> WRITTEN TASK:
Please lay out the lines of the listing below, from the line holding "lemming [104, 181]" through the line holding "raspy [662, 292]", inclusive, as a Markdown table with a Row column numbering each line and a Text column giving the line itself. Omit any blank lines.

> DATA EXCERPTS:
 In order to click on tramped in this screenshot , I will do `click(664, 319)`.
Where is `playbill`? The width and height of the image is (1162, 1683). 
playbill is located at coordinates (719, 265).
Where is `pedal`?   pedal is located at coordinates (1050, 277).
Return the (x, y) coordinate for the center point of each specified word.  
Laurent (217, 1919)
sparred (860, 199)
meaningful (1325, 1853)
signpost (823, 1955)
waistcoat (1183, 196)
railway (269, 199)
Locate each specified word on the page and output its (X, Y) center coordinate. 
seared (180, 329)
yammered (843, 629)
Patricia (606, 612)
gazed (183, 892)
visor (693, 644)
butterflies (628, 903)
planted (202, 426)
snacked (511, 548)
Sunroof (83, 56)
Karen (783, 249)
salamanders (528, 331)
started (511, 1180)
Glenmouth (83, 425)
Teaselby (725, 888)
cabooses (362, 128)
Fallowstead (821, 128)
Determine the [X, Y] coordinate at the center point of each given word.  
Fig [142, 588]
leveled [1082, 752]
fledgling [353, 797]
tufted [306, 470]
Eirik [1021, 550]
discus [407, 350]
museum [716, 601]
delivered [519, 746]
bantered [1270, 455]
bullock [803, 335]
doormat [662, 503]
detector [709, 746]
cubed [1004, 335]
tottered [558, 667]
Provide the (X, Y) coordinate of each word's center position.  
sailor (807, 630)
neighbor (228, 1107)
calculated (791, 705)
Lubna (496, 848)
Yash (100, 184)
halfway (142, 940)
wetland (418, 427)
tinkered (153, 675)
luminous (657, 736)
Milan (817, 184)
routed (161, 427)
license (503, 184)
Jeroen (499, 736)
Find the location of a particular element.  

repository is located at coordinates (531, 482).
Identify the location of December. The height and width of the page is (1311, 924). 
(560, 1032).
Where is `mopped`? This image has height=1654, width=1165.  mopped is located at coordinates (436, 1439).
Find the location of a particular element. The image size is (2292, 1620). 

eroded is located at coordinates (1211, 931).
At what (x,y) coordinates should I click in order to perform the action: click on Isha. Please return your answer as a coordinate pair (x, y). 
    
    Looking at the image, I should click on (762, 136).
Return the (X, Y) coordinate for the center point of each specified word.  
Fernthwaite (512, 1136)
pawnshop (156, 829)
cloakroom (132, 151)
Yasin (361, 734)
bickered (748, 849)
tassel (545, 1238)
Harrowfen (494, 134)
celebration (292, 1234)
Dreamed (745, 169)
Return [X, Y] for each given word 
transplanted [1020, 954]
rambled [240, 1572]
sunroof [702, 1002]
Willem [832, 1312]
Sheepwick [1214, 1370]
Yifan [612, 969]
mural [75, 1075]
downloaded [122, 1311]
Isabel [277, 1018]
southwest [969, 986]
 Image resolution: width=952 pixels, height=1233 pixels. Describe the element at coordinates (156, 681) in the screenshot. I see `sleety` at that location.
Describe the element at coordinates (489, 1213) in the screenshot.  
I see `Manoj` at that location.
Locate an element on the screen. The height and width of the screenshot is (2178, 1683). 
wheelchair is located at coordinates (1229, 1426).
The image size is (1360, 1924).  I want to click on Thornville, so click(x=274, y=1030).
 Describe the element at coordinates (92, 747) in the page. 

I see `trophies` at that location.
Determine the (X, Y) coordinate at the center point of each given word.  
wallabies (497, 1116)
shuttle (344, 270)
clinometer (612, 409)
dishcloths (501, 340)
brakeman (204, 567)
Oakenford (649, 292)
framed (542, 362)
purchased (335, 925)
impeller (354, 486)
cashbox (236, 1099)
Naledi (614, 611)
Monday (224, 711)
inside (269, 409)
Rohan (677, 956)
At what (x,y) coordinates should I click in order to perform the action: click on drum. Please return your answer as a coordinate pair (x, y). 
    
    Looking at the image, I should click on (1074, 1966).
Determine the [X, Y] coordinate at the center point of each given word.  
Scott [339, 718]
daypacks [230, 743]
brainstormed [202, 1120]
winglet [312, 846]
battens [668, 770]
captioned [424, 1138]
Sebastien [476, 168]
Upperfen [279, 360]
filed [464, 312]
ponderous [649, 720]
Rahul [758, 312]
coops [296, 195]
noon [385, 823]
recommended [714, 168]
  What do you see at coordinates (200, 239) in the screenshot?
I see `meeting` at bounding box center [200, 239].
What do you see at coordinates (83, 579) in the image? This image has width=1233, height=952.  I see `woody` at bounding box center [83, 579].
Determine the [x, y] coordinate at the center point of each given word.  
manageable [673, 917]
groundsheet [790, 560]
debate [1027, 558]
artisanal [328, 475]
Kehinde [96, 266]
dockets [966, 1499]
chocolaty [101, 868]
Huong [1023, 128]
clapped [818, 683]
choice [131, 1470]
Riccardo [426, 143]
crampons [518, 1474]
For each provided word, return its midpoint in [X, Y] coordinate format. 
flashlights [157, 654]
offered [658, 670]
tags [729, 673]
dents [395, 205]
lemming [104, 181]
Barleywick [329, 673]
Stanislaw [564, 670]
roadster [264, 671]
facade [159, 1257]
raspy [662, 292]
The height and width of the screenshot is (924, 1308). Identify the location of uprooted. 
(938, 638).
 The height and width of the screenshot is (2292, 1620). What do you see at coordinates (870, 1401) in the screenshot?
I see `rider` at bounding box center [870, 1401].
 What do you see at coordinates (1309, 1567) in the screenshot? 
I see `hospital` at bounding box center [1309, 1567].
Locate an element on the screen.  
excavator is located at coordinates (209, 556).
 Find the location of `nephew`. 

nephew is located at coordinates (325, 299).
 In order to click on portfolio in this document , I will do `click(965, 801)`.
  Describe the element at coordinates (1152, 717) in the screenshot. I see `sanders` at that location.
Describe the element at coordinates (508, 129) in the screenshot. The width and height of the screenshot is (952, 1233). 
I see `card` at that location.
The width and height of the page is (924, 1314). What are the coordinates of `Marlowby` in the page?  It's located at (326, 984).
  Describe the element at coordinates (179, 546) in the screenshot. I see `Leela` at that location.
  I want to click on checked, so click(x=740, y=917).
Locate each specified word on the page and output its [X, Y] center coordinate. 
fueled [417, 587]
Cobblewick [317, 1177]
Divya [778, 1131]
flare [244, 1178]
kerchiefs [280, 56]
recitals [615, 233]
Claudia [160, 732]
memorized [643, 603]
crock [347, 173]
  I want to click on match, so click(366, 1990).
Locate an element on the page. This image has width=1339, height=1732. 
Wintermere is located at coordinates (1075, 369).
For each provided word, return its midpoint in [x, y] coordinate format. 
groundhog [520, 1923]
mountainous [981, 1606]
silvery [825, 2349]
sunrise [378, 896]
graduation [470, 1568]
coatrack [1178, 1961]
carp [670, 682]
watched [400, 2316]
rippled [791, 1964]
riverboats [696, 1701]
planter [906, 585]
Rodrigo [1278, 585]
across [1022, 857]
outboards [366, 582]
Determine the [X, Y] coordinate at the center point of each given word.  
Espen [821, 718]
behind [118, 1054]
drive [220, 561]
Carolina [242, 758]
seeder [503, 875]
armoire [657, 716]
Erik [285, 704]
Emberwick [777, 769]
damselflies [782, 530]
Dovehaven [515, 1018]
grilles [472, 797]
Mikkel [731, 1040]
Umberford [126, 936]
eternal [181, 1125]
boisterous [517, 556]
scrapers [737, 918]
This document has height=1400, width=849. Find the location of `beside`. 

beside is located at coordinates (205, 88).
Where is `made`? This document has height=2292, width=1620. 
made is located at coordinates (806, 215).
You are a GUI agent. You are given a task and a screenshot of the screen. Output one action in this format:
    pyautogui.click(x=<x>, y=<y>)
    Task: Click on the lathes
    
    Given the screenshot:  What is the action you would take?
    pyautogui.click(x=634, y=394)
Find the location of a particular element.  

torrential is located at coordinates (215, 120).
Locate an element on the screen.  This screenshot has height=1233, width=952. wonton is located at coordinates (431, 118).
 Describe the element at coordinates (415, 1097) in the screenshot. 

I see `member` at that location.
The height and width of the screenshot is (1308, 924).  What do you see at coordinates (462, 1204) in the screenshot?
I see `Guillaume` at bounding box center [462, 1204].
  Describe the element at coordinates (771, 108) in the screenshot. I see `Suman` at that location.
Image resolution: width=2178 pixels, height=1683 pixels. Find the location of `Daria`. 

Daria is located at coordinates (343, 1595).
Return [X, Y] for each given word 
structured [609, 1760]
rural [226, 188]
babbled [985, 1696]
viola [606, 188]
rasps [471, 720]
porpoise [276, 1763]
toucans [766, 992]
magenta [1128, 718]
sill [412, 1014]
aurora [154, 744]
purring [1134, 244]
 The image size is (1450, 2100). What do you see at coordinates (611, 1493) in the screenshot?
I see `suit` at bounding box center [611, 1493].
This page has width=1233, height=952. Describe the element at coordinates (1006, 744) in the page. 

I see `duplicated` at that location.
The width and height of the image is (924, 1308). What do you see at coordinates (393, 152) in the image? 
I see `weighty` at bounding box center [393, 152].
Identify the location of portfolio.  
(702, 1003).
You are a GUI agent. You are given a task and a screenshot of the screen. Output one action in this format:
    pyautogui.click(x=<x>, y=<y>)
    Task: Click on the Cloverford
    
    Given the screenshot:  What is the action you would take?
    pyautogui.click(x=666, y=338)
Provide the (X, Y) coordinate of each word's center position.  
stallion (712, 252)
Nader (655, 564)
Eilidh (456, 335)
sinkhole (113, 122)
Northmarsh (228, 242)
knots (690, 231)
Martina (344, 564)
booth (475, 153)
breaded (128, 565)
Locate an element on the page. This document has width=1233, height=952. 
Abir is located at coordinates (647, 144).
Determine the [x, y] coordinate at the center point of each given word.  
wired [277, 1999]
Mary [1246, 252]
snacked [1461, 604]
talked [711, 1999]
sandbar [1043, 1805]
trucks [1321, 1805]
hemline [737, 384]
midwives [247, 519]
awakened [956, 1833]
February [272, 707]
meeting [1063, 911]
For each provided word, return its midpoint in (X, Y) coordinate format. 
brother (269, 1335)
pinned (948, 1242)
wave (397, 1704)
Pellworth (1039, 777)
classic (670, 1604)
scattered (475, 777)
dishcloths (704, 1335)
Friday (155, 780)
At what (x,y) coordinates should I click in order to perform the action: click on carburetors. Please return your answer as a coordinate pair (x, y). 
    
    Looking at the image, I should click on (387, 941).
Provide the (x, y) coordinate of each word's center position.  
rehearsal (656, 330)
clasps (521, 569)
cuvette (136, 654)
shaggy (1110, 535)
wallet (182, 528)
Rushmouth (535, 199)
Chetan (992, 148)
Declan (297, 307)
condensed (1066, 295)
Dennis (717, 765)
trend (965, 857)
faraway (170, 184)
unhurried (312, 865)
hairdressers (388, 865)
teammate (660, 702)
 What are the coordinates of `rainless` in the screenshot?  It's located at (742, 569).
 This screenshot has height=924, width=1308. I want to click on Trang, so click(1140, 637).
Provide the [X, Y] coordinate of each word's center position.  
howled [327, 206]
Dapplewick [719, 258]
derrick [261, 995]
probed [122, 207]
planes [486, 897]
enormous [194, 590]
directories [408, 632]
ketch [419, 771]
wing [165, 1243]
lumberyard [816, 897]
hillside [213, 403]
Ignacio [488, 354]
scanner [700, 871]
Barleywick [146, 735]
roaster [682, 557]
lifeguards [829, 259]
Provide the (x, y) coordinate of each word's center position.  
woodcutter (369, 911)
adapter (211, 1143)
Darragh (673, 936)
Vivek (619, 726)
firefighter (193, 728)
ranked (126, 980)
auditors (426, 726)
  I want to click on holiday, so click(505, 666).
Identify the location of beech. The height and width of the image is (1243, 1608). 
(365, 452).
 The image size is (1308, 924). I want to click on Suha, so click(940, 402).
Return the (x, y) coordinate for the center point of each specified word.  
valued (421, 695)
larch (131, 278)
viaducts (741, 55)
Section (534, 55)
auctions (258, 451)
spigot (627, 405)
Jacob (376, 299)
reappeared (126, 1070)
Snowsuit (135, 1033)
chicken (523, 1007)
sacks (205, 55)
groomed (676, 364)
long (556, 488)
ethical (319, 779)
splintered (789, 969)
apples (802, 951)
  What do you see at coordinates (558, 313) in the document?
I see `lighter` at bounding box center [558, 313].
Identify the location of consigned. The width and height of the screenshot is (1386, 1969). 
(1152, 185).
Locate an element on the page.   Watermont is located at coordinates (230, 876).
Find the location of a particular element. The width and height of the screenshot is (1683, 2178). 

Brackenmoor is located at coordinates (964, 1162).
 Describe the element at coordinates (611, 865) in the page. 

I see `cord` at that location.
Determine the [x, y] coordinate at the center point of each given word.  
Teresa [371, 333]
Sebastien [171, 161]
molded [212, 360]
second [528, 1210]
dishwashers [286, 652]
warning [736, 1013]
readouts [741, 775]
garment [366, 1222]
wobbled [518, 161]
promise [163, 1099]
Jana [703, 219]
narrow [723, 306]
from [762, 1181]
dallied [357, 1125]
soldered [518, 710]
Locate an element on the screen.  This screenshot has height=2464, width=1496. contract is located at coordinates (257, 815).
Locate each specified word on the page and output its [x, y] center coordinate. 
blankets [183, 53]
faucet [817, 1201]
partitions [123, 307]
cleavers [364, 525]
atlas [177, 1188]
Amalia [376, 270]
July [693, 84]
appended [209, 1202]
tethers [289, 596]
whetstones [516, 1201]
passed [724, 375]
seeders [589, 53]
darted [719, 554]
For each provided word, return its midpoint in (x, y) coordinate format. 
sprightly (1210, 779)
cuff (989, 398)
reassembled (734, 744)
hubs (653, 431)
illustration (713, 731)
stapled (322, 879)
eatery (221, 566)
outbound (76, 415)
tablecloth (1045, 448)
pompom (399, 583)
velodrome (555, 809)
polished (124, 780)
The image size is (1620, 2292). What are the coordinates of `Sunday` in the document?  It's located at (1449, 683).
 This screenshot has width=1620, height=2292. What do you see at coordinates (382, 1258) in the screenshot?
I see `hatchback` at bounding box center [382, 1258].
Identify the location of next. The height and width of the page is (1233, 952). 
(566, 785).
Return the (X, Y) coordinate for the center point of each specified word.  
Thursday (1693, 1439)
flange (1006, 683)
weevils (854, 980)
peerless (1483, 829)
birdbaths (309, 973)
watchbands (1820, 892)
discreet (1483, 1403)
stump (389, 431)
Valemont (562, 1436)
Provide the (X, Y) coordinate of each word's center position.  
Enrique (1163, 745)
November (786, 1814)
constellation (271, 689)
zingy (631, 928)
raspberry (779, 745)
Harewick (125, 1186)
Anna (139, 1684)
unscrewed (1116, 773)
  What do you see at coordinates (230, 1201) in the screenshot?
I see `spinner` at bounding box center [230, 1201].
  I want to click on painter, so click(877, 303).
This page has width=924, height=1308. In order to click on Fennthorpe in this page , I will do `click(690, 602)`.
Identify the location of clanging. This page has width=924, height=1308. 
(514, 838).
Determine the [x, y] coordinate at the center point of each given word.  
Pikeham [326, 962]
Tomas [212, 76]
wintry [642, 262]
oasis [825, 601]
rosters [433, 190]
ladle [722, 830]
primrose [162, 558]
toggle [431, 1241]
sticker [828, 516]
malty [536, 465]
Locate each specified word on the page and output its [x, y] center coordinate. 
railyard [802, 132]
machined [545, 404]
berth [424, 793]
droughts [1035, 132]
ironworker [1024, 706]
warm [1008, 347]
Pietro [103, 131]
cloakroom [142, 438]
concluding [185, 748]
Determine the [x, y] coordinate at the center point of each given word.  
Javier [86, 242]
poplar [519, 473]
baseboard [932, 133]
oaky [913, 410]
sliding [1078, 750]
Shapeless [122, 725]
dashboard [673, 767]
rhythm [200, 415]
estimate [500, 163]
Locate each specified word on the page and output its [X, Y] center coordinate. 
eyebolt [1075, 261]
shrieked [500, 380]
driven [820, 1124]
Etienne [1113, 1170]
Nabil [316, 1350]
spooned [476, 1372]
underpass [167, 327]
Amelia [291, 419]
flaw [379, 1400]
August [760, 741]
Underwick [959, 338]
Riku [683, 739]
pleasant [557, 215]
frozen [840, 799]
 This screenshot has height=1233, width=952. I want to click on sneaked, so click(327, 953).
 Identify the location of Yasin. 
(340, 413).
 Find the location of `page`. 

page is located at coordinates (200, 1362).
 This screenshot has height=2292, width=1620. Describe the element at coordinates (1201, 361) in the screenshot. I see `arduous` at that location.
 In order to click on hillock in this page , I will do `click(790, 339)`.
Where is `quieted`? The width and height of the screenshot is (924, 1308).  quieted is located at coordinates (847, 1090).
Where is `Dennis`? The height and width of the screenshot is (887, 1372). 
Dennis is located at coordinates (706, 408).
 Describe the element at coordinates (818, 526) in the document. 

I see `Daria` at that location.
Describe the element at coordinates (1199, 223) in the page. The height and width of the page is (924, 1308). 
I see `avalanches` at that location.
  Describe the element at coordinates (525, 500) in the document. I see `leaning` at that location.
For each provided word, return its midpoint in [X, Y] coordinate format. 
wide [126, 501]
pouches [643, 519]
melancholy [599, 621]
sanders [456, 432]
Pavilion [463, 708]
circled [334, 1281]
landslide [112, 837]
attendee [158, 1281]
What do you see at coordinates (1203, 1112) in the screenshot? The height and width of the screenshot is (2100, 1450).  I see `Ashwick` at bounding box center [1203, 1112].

> THE OUTPUT:
| Row | Text |
|---|---|
| 1 | lemming [104, 181] |
| 2 | Barleywick [329, 673] |
| 3 | Stanislaw [564, 670] |
| 4 | roadster [264, 671] |
| 5 | facade [159, 1257] |
| 6 | raspy [662, 292] |